**Data extract**
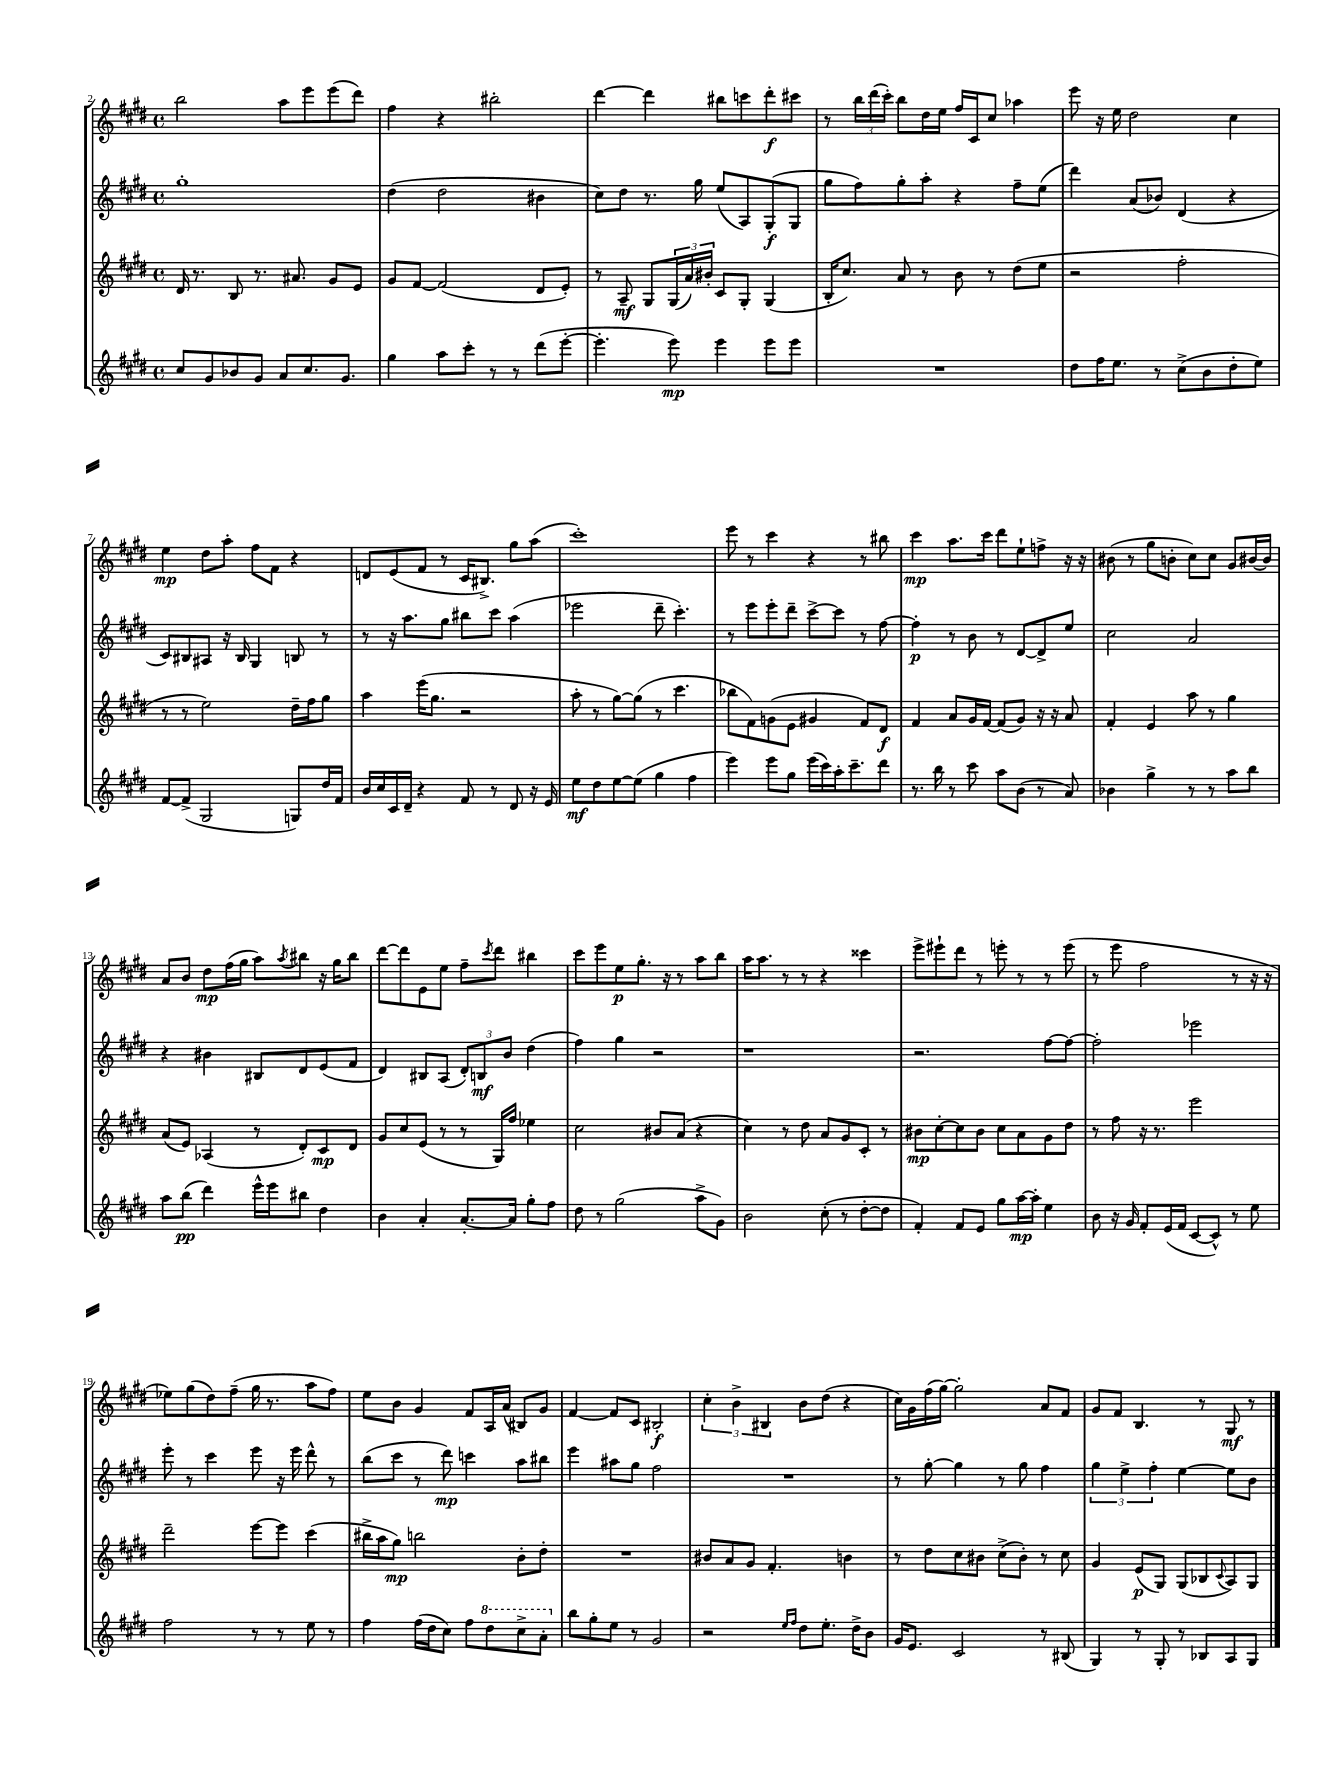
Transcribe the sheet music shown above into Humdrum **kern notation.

**kern	**kern	**kern	**kern
*staff4	*staff3	*staff2	*staff1
*clefG2	*clefG2	*clefG2	*clefG2
*k[f#c#g#d#]	*k[f#c#g#d#]	*k[f#c#g#d#]	*k[f#c#g#d#]
*M4/4	*M4/4	*M4/4	*M4/4
*met(c)	*met(c)	*met(c)	*met(c)
8cc#	16d#	1gg#'	2bb
.	8.r	.	.
8g#	.	.	.
8b-	8B	.	.
8g#	8.r	.	.
8a	.	.	8aa
.	8.a#	.	.
8.cc#	.	.	8eee
.	8g#	.	(8eee
8.g#	.	.	.
.	8e	.	8ddd#)
=	=	=	=
4gg#	8g#	(4dd#	4ff#
.	[8f#	.	.
8aa	(2f#]	2dd#	4r
8ccc#'	.	.	.
8r	.	.	2bb#'
8r	.	.	.
(8ddd#	8d#	4b#	.
[8eee'	8e')	.	.
=	=	=	=
4.eee']	8r	8cc#)	[4ddd#
.	8A~	8dd#	.
.	8G#	8.r	4ddd#]
8eee)	(24G#	.	.
.	24a)	.	.
.	.	16gg#	.
.	24b#'	.	.
4eee	8c#	(8ee	8bb#
.	8G#'	8A)	8ccc
8eee	(4G#	(8G#'	8ddd#'
8eee	.	8G#	8ccc#
=	=	=	=
1r	16B'	8gg#	8r
.	8.cc#)	.	.
.	.	8ff#)	24bb
.	.	.	(24ddd#
.	.	.	24ccc#')
.	8a	8gg#'	8bb
.	8r	8aa'	16dd#
.	.	.	16ee
.	8b	4r	16ff#
.	.	.	16c#
.	8r	.	8cc#
.	(8dd#	8ff#~	4aa-
.	8ee	(8ee	.
=	=	=	=
8dd#	2r	4ddd#)	8eee
16ff#	.	.	16r
8.ee	.	.	16ee
.	.	(8a	2dd#
8r	.	8b-)	.
(8cc#^	2ff#'	(4d#	.
8b	.	.	.
8dd#'	.	4r	4cc#
8ee)	.	.	.
=	=	=	=
[8f#	8r	8c#)	4ee
(8f#^]	8r	8B#	.
2G#	2ee)	8A#	8dd#
.	.	16r	8aa'
.	.	16B#	.
.	.	4G#	8ff#
.	.	.	8f#
8G)	16dd#~	8B	4r
.	16ff#	.	.
16dd#	8gg#	8r	.
16f#	.	.	.
=	=	=	=
16b	4aa	8r	8d
16cc#	.	.	.
16c#	.	16r	(8e
16d#~	.	8.aa	.
4r	(16eee	.	8f#
.	8.gg#	.	.
.	.	8gg#	8r
8f#	2r	8bb#	16c#
.	.	.	8.B#^)
8r	.	8ccc#	.
8d#	.	(4aa	8gg#
16r	.	.	(8aa
16e	.	.	.
=	=	=	=
8ee	8aa'	2eee-	1ccc#')
8dd#	8r	.	.
[8ee	[8gg#)	.	.
(8ee]	(8gg#]	.	.
4gg#	8r	8ddd#~	.
.	4.ccc#	4.ccc#')	.
4ff#	.	.	.
=	=	=	=
4eee)	8bb-	8r	8eee
.	8f#)	8eee	8r
8eee	(8g	8eee'	4ccc#
8gg#	8e	8ddd#~	.
(16eee	4g#	[8ccc#^	4r
16ccc#)	.	.	.
16aa'	.	8ccc#]	.
8.ccc#~	.	.	.
.	8f#)	8r	8r
8ddd#	8d#	[8ff#	8bb#
=	=	=	=
8.r	4f#	4ff#']	4ccc#
16bb	.	.	.
8r	8a	8r	8.aa
8ccc#	16g#	8b	.
.	[16f#	.	16ccc#
8aa	(8f#]	8r	8ddd#
(8b	8g#)	[8d#	8ee`
8r	16r	8d#^]	8ff^
.	16r	.	.
8a)	8a	8ee	16r
.	.	.	16r
=	=	=	=
4b-	4f#'	2cc#	(8b#
.	.	.	8r
4gg#^	4e	.	8gg#
.	.	.	8b'
8r	8aa	2a	8cc#)
8r	8r	.	8cc#
8aa	4gg#	.	8g#
8bb	.	.	[16b#
.	.	.	16b#]
=	=	=	=
8aa	(8a	4r	8a
(8bb	8e)	.	8b
4ddd#)	(4A-	4b#	8dd#
.	.	.	(16ff#
.	.	.	16gg#
16eee^^	8r	8B#	8aa)
16eee	.	.	.
.	.	.	8qaa
8bb#	8d#')	8d#	8bb#
4dd#	8c#	(8e	16r
.	.	.	16gg#
.	8d#	8f#	8bb#
=	=	=	=
4b	8g#	4d#)	[8ddd#
.	8cc#	.	8ddd#]
4a'	(8e	8B#	8e
.	8r	(8A	8ee
[8.a'	8r	12d#')	8ff#~
.	.	12B	.
.	.	.	8qccc#
.	16G#)	.	8ddd#
.	.	12b	.
16a]	16ff#	.	.
8gg#'	4ee-	(4dd#	4bb#
8ff#	.	.	.
=	=	=	=
8dd#	2cc#	4ff#)	8ccc#
8r	.	.	8eee
(2gg#	.	4gg#	8ee
.	.	.	8.gg#'
.	8b#	2r	.
.	.	.	16r
.	(8a	.	8r
8aa^	4r	.	8aa
8g#)	.	.	8bb
=	=	=	=
2b	4cc#)	1r	16aa
.	.	.	8.aa
.	8r	.	8r
.	8dd#	.	8r
(8cc#'	8a	.	4r
8r	8g#	.	.
[8dd#'	8c#'	.	4ccc##
8dd#]	8r	.	.
=	=	=	=
4f#')	8b#	2.r	8eee^
.	[8cc#'	.	8eee#`
8f#	8cc#]	.	8ddd#
8e	8b#	.	8r
8gg#	8cc#	.	8eee'
[16aa	8a	.	8r
16aa']	.	.	.
4ee	8g#	[8ff#	8r
.	8dd#	8ff#_	(8eee
=	=	=	=
8b	8r	2ff#']	8r
16r	8ff#	.	8eee
16g#	.	.	.
8f#'	16r	.	2ff#
.	8.r	.	.
(16e	.	.	.
16f#	.	.	.
[8c#	2eee	2eee-	.
8c#^^])	.	.	.
8r	.	.	8r
8ee	.	.	16r
.	.	.	16r
=	=	=	=
2ff#	2ddd#~	8eee'	8ee-)
.	.	8r	(8gg#
.	.	4ccc#	8dd#)
.	.	.	(8ff#~
8r	[8eee	8eee	16gg#
.	.	.	8.r
8r	8eee]	16r	.
.	.	16eee	.
8ee	(4ccc#	8ddd#^^	8aa
8r	.	8r	8ff#)
=	=	=	=
4ff#	16bb#^	(8bb	8ee
.	16aa	.	.
.	8gg#)	8ccc#	8b
(16ff#	2bb	8r	4g#
16dd#	.	.	.
8cc#)	.	8ddd#)	.
8ff#	.	4ccc	8f#
8ddd#	.	.	16A
.	.	.	(16a
8ccc#^	8b'	8aa	8B#)
8aa'	8dd#'	8bb#	8g#
=	=	=	=
8bb	1r	4eee	[4f#
8gg#'	.	.	.
8ee	.	8aa#	8f#]
8r	.	8gg#	8c#
2g#	.	2ff#	2B#'
=	=	=	=
2r	8b#	1r	6cc#'
.	8a	.	.
.	.	.	6b^
.	8g#	.	.
.	.	.	6B#
.	4.f#'	.	.
16qqee	.	.	.
16qqff#	.	.	.
8dd#	.	.	8b
8.ee'	.	.	(8dd#
.	4b	.	4r
16dd#^	.	.	.
8b	.	.	.
=	=	=	=
16g#	8r	8r	16cc#)
8.e	.	.	16g#
.	8dd#	[8gg#'	(16ff#
.	.	.	[16gg#)
2c#	8cc#	4gg#]	2gg#']
.	8b#	.	.
.	(8cc#^	8r	.
.	8b#')	8gg#	.
8r	8r	4ff#	8a
(8B#	8cc#	.	8f#
=	=	=	=
4G#)	4g#	6gg#	8g#
.	.	.	8f#
.	.	6ee^	.
8r	(8e	.	4.B
.	.	6ff#'	.
8G#'	8G#)	.	.
8r	(8G#	[4ee	.
8B-	8B-	.	8r
.	8qqc#	.	.
8A	8A)	8ee]	8G#
8G#	8G#	8b	8r
==	==	==	==
*-	*-	*-	*-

**What you are asked to do**
Report each line of the material above that contains the string "kern", treating uppercase and lowercase as different.

**Reply to the exercise**
Transcribe the sheet music shown above into Humdrum **kern notation.
**kern	**kern	**kern	**kern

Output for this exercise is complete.